[Data excerpts]
-=-=-
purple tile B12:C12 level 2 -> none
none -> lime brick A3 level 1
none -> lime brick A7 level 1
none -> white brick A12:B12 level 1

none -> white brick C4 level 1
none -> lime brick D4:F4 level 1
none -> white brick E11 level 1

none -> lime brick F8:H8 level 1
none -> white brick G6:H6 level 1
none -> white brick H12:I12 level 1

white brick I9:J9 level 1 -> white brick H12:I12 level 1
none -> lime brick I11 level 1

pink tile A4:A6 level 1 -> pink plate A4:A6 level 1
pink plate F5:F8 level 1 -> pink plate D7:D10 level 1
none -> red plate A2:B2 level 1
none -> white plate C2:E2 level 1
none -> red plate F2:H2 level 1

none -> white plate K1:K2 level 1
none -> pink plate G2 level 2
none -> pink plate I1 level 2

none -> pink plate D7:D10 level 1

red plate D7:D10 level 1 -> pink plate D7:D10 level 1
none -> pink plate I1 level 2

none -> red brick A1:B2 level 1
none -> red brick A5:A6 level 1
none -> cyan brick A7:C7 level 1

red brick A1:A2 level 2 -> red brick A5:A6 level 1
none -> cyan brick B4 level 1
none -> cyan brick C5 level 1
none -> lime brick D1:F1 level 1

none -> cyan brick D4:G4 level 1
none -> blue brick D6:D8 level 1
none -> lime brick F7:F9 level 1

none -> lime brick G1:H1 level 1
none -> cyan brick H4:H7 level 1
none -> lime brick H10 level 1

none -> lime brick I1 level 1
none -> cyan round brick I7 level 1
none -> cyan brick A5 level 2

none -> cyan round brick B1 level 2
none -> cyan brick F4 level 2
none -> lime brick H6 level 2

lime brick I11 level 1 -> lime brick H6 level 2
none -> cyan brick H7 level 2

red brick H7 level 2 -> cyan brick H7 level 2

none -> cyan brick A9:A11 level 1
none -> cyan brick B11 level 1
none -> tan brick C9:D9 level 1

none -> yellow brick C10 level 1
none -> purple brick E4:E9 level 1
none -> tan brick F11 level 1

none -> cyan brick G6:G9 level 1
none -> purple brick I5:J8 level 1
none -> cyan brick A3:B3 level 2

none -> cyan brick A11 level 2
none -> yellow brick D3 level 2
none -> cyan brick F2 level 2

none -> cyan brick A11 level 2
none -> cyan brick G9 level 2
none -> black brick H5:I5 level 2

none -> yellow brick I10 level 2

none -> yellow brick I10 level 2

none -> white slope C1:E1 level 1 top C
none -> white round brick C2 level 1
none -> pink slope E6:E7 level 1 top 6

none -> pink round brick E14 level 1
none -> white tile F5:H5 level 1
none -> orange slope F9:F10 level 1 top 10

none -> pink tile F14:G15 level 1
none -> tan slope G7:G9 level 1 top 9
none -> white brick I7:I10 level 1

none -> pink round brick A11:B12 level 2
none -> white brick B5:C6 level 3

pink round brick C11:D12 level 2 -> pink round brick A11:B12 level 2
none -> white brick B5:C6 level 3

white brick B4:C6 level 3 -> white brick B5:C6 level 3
-=-=-
For every line above with the word "plate" in it, make a copy.

pink tile A4:A6 level 1 -> pink plate A4:A6 level 1
pink plate F5:F8 level 1 -> pink plate D7:D10 level 1
none -> red plate A2:B2 level 1
none -> white plate C2:E2 level 1
none -> red plate F2:H2 level 1
none -> white plate K1:K2 level 1
none -> pink plate G2 level 2
none -> pink plate I1 level 2
none -> pink plate D7:D10 level 1
red plate D7:D10 level 1 -> pink plate D7:D10 level 1
none -> pink plate I1 level 2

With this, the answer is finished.